What is being asked: Pull out every line of the listing below that contains the string "kern", and copy each one in full.

Material for this exercise:
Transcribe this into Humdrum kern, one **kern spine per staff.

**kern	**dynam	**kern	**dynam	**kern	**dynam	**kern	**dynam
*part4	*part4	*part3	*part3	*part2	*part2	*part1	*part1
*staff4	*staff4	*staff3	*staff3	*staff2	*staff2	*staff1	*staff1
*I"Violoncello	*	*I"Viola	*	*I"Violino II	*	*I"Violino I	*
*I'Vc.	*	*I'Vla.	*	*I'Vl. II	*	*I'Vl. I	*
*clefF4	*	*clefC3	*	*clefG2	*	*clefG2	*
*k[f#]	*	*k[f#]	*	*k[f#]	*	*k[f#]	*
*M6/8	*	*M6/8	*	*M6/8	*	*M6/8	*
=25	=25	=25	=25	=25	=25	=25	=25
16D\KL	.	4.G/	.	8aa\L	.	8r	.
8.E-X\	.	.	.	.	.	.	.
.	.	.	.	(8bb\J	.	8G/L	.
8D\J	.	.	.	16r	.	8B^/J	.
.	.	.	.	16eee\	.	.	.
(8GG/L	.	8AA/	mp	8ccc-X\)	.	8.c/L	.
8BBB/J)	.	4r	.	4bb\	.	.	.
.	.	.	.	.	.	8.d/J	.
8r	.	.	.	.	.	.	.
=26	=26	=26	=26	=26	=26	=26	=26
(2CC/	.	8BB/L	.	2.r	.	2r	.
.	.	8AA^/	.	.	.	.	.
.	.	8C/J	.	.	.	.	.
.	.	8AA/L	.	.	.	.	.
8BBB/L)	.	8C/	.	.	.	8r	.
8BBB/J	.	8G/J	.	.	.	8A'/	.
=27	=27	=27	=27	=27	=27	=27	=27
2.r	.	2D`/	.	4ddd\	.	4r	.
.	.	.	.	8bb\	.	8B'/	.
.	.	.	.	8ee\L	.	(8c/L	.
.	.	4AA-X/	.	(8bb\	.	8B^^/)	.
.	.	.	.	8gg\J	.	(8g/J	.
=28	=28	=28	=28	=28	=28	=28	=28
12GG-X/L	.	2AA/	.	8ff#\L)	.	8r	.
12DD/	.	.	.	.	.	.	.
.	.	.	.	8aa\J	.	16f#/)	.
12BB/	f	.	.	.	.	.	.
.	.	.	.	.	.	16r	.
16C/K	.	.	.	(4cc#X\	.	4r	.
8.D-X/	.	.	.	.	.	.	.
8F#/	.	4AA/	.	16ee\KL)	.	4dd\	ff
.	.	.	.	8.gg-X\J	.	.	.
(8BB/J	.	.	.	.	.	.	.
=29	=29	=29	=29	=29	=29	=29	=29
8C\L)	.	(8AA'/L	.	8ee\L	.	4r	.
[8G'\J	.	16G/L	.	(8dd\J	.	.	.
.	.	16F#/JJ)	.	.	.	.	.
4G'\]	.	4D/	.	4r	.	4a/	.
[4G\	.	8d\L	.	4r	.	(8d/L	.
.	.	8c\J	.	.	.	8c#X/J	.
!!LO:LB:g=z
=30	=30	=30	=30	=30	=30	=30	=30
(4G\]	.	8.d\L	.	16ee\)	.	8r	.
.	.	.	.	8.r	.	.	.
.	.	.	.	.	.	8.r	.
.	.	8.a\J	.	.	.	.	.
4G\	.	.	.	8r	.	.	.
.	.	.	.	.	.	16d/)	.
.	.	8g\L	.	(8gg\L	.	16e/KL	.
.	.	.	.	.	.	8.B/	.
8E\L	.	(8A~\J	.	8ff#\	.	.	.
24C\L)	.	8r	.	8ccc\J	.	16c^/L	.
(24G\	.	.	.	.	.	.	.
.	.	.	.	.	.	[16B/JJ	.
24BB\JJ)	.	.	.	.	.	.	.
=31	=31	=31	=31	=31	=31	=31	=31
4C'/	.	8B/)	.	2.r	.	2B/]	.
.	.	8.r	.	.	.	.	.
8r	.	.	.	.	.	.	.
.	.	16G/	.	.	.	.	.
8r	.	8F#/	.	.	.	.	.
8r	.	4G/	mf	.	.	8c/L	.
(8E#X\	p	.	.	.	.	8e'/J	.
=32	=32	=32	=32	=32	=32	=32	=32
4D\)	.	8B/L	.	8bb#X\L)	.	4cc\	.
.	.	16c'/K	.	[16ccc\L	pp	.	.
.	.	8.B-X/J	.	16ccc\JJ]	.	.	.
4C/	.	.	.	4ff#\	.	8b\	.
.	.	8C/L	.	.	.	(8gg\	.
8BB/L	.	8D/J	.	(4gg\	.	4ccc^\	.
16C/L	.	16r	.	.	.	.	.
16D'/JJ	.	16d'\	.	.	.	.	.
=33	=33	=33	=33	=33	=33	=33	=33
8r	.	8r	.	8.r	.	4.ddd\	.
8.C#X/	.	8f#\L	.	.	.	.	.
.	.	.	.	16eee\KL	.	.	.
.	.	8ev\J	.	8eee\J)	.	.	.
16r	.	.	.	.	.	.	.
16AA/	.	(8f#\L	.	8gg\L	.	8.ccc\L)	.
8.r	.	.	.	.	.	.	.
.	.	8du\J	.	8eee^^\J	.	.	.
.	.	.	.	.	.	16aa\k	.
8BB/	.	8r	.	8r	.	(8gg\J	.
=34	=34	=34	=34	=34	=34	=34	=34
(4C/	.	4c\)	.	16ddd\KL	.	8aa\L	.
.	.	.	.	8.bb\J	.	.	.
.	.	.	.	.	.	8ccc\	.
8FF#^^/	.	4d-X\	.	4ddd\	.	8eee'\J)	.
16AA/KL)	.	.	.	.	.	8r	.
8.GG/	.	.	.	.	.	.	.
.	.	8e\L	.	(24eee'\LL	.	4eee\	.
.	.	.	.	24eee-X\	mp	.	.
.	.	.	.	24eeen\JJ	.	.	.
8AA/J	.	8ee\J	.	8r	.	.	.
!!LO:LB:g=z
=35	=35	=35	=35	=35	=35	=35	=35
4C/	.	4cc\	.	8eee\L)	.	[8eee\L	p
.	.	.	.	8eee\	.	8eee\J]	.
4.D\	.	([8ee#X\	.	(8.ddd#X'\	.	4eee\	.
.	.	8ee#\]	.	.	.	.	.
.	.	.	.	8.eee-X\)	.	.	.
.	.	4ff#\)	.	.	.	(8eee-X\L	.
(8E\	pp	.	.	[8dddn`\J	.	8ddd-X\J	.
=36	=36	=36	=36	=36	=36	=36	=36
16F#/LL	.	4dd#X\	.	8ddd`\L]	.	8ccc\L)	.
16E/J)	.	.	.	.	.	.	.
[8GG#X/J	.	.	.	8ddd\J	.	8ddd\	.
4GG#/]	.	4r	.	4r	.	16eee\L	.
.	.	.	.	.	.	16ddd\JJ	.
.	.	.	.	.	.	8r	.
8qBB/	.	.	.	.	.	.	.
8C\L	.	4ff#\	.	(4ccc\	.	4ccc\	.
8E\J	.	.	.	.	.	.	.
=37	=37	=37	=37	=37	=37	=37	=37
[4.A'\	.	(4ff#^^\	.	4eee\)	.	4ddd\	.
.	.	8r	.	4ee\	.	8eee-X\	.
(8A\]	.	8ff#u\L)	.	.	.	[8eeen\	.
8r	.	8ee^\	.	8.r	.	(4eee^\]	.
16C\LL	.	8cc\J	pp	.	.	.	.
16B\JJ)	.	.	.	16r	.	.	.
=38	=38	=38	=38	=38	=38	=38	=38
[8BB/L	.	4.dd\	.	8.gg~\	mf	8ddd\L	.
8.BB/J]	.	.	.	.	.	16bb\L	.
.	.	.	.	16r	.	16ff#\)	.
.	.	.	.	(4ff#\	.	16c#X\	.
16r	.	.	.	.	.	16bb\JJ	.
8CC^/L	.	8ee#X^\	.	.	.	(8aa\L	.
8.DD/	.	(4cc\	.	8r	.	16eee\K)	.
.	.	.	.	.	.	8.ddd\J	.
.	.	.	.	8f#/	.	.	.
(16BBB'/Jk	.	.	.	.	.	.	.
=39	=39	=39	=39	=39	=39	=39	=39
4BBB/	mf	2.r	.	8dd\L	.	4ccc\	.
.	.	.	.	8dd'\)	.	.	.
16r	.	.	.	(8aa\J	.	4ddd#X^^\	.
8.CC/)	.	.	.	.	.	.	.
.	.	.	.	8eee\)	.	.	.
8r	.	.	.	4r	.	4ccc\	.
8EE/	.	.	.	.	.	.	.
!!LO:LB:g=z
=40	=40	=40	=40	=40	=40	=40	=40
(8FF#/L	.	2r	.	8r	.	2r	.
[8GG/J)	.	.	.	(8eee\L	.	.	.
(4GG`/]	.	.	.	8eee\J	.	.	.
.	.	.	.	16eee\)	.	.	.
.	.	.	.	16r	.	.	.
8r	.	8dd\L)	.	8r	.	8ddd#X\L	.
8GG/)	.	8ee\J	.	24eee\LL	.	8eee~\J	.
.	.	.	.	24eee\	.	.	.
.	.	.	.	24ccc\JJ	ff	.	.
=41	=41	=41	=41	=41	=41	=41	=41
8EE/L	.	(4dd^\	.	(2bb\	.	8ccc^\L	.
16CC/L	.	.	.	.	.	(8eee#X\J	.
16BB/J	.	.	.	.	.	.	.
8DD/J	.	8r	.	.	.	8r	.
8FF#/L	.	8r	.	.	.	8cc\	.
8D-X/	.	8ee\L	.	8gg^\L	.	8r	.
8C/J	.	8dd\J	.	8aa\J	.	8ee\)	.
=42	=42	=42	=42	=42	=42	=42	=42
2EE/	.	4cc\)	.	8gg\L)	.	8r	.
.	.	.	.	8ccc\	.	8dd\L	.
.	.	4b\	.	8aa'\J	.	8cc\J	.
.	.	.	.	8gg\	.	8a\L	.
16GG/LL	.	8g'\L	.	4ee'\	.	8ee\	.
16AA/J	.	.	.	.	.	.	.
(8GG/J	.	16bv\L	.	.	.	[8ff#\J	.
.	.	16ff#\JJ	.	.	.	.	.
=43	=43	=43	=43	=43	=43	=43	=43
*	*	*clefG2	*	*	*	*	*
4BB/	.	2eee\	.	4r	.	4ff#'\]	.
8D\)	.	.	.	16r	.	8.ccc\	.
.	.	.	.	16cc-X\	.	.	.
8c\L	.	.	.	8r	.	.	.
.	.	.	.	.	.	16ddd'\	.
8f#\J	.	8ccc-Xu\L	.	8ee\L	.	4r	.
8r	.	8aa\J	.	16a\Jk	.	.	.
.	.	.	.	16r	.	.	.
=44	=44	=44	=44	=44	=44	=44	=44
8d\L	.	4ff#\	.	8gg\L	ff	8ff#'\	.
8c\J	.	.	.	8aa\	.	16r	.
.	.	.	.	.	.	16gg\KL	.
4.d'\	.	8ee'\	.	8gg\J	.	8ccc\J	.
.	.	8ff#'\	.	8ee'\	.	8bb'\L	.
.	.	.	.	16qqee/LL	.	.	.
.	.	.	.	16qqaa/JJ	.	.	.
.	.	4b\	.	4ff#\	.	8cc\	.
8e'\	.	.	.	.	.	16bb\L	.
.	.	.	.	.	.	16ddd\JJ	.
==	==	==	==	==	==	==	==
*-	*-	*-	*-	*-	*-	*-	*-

Complete response:
Transcribe this into Humdrum kern, one **kern spine per staff.
**kern	**dynam	**kern	**dynam	**kern	**dynam	**kern	**dynam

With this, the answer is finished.